Structured diff data:
____________

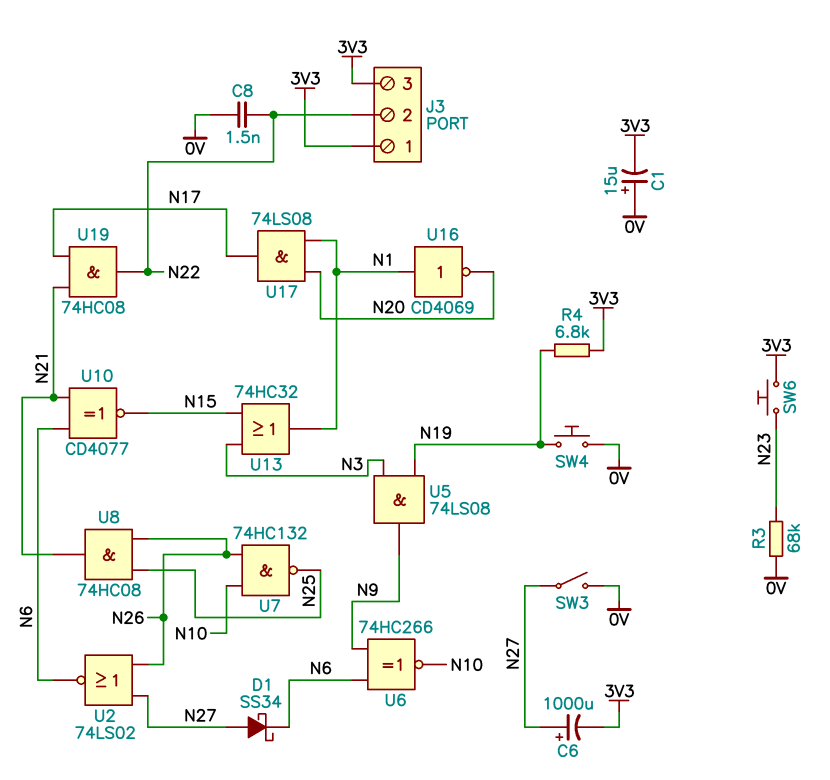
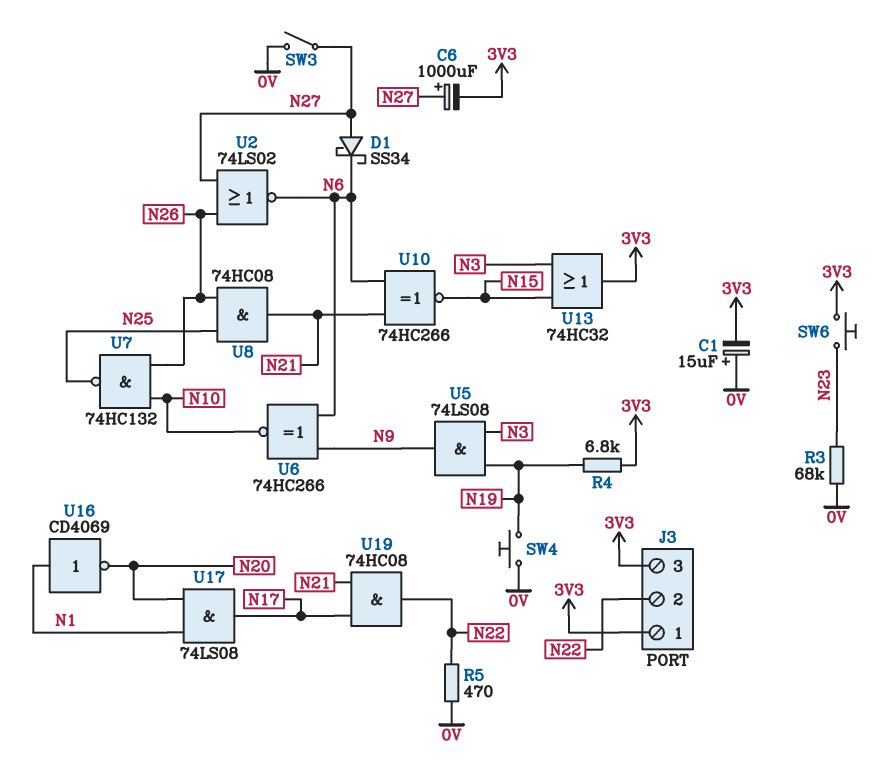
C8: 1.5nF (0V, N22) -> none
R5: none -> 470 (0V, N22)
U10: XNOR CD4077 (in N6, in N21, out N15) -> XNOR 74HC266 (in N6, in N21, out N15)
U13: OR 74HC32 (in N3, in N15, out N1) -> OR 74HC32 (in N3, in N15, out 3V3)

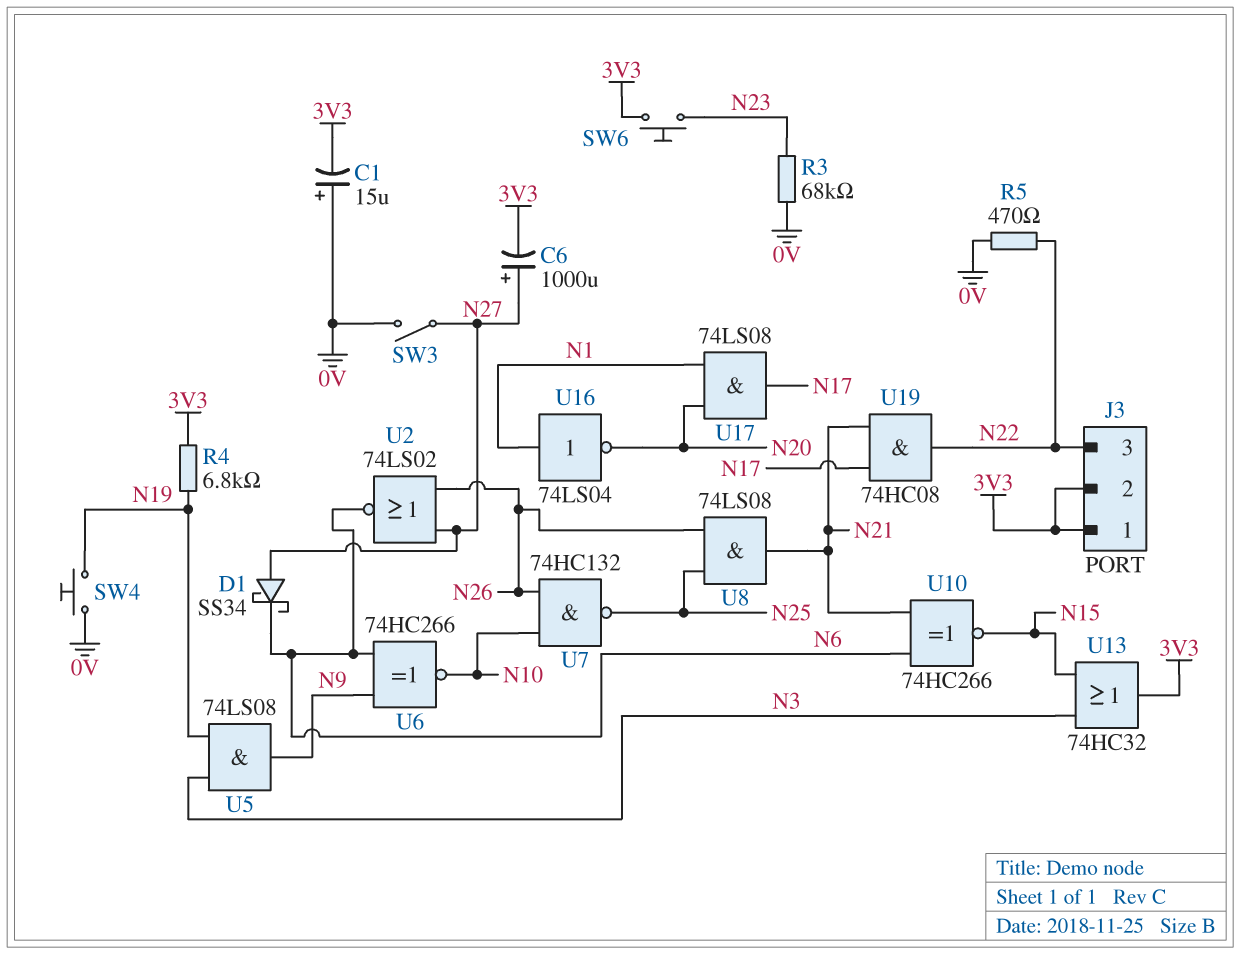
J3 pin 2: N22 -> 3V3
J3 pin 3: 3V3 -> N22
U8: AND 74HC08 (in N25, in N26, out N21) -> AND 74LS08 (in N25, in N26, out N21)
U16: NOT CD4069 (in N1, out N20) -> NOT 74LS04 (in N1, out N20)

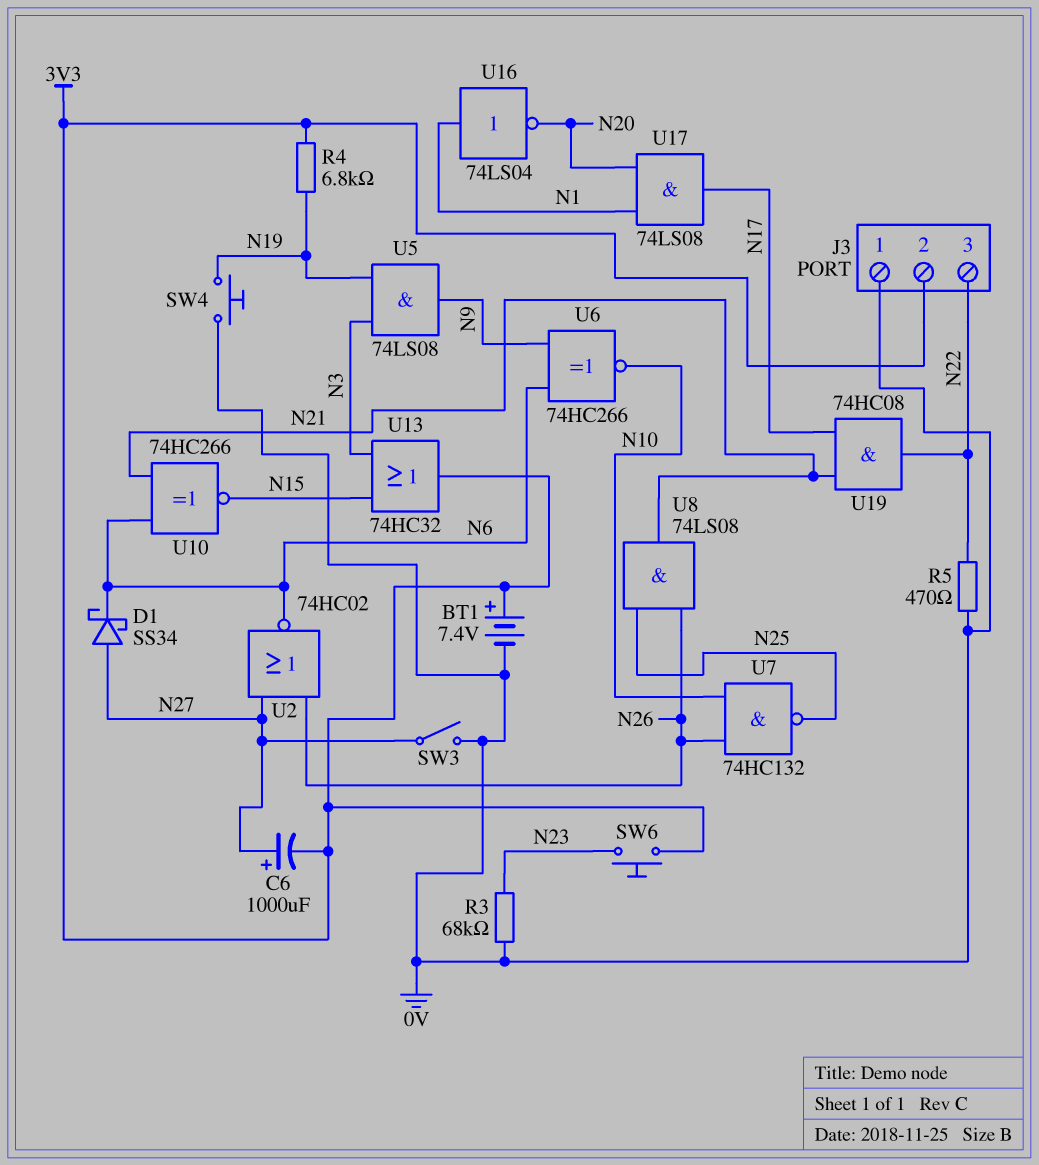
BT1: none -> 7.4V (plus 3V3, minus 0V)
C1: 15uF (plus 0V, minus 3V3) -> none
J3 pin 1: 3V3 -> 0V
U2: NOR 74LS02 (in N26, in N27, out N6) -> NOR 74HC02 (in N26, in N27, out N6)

____________

Goal of the exercise
The required output is an exact copy of the lines from the one with "U10: XNOR CD4077" through the final line of the data above, with pictures removed.

Solution to this exercise
U10: XNOR CD4077 (in N6, in N21, out N15) -> XNOR 74HC266 (in N6, in N21, out N15)
U13: OR 74HC32 (in N3, in N15, out N1) -> OR 74HC32 (in N3, in N15, out 3V3)

J3 pin 2: N22 -> 3V3
J3 pin 3: 3V3 -> N22
U8: AND 74HC08 (in N25, in N26, out N21) -> AND 74LS08 (in N25, in N26, out N21)
U16: NOT CD4069 (in N1, out N20) -> NOT 74LS04 (in N1, out N20)

BT1: none -> 7.4V (plus 3V3, minus 0V)
C1: 15uF (plus 0V, minus 3V3) -> none
J3 pin 1: 3V3 -> 0V
U2: NOR 74LS02 (in N26, in N27, out N6) -> NOR 74HC02 (in N26, in N27, out N6)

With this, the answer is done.